***** Provided records *****

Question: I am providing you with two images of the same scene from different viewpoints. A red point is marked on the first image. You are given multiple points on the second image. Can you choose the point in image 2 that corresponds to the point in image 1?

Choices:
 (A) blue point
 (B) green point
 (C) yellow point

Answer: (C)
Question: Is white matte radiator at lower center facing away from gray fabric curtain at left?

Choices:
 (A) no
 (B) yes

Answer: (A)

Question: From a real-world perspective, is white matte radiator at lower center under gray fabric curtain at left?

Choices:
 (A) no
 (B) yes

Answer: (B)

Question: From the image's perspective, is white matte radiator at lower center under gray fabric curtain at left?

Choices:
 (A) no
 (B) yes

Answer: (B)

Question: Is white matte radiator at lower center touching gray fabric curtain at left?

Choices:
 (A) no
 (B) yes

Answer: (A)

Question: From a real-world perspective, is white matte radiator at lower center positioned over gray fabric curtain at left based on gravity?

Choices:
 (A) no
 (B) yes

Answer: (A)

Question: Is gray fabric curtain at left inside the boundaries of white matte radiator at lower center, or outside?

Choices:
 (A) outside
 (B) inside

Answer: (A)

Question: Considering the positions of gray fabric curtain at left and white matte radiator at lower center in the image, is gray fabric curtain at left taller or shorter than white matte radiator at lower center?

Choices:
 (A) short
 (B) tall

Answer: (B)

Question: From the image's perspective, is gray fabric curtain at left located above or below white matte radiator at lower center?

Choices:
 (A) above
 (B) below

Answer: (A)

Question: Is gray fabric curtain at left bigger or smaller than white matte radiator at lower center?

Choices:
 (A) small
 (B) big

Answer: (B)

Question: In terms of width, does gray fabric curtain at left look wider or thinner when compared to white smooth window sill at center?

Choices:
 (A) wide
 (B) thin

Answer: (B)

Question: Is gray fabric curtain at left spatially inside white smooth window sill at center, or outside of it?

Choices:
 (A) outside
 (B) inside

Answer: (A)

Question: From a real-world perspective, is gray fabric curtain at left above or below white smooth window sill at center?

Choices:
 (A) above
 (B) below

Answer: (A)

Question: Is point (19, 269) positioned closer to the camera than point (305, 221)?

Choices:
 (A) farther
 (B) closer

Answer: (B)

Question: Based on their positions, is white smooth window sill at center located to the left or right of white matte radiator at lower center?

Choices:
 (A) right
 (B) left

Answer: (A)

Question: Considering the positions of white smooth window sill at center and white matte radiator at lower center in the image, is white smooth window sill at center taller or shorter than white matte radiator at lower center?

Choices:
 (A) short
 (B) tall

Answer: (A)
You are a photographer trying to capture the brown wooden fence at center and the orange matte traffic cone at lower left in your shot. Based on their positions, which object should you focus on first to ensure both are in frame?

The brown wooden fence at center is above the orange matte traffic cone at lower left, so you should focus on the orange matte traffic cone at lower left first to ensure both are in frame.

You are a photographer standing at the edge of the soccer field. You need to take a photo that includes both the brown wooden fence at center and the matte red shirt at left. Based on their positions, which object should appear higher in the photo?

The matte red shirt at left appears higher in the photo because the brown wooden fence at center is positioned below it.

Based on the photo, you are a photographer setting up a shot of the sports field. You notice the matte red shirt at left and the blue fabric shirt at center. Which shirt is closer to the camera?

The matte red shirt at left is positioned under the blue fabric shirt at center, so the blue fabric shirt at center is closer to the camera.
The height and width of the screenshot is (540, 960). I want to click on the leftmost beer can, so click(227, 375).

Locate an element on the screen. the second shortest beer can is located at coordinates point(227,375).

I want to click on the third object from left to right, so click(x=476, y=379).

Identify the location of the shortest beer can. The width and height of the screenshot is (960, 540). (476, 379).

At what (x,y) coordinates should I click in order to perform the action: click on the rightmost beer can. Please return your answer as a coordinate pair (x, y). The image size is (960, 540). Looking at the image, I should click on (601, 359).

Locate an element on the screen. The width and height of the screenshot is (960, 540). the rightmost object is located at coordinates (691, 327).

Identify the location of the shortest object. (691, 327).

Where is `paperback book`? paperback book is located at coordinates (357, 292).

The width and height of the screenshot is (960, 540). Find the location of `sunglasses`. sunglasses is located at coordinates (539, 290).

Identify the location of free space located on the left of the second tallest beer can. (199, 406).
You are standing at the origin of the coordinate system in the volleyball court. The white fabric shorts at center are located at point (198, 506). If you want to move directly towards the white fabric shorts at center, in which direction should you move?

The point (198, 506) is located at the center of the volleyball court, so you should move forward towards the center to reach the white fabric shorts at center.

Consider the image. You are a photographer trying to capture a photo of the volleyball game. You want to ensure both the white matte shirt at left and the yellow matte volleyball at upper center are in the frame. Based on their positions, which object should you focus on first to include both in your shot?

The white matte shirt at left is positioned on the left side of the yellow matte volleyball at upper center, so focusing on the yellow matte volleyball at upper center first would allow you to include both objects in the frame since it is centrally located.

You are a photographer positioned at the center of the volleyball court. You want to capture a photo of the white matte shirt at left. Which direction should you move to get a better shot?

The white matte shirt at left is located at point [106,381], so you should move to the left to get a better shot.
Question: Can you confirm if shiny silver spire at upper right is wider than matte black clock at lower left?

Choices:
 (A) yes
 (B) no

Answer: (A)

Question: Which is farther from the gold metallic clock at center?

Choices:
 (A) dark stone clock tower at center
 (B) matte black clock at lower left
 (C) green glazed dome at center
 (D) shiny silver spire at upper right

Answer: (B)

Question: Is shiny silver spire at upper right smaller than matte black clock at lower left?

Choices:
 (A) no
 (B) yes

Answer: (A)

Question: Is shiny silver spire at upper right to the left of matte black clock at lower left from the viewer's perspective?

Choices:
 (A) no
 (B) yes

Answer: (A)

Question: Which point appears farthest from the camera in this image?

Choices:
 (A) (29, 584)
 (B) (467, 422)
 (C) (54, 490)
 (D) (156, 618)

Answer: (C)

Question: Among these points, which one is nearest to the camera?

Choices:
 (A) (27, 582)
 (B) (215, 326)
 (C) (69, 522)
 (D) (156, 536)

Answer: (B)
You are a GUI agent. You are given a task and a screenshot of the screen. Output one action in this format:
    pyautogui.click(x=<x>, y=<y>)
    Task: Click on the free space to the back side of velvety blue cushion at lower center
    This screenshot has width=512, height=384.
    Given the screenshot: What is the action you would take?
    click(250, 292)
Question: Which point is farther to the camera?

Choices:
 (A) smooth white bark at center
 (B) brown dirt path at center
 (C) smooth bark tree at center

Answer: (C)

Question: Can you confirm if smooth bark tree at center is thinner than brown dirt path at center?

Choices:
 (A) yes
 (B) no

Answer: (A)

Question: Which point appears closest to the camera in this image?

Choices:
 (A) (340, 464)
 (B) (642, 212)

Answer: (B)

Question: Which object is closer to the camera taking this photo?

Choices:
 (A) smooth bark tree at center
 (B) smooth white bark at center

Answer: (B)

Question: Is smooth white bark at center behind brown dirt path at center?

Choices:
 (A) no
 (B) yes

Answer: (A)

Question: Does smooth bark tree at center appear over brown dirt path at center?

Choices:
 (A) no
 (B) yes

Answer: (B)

*****

> **Requirements**
Rewrite the material starting at the line that contains "Question: From a real-world perspective, is gray" and ending at the line that contains "The brown wooden fence at center is above", putting "white painted window ledge at center" wherever "white smooth window sill at center" appears and keeping everything else the same.

> **Finished answer**
Question: From a real-world perspective, is gray fabric curtain at left above or below white painted window ledge at center?

Choices:
 (A) above
 (B) below

Answer: (A)

Question: Is point (19, 269) positioned closer to the camera than point (305, 221)?

Choices:
 (A) farther
 (B) closer

Answer: (B)

Question: Based on their positions, is white painted window ledge at center located to the left or right of white matte radiator at lower center?

Choices:
 (A) right
 (B) left

Answer: (A)

Question: Considering the positions of white painted window ledge at center and white matte radiator at lower center in the image, is white painted window ledge at center taller or shorter than white matte radiator at lower center?

Choices:
 (A) short
 (B) tall

Answer: (A)
You are a photographer trying to capture the brown wooden fence at center and the orange matte traffic cone at lower left in your shot. Based on their positions, which object should you focus on first to ensure both are in frame?

The brown wooden fence at center is above the orange matte traffic cone at lower left, so you should focus on the orange matte traffic cone at lower left first to ensure both are in frame.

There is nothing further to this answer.